(Beginning of STORED DATA)
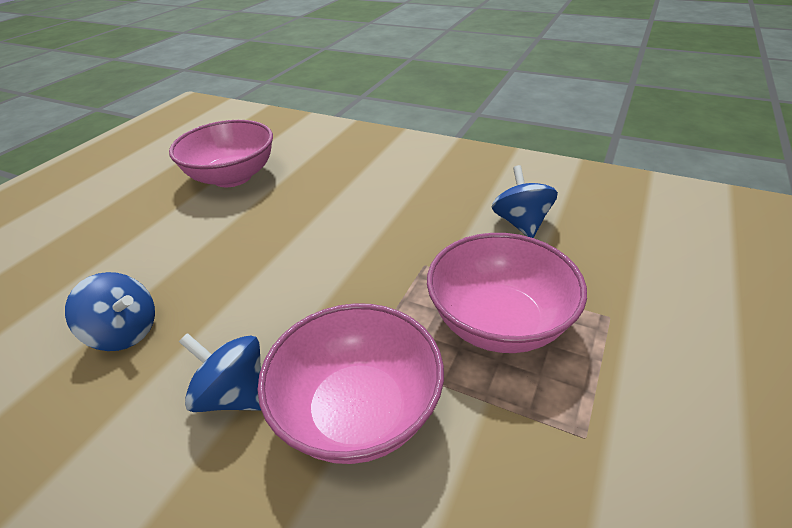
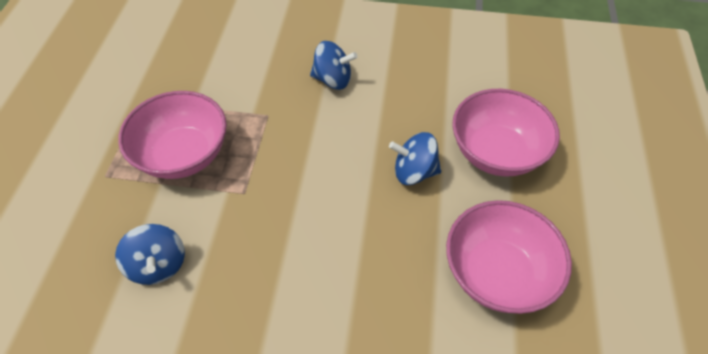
camera: 160 degrees right, 15 degrees up
(125, 332) = (428, 95): blue spinning top -> blue spinning top (414, 172)
(358, 410) = (261, 87): pink bowl -> pink bowl (496, 152)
(End of STORED DATA)
◆ TASK ITEM
Give the data again exactly as it appears, but without any images.

◆ TASK SOLUTION
camera: 160 degrees right, 15 degrees up
(125, 332) = (428, 95): blue spinning top -> blue spinning top (414, 172)
(358, 410) = (261, 87): pink bowl -> pink bowl (496, 152)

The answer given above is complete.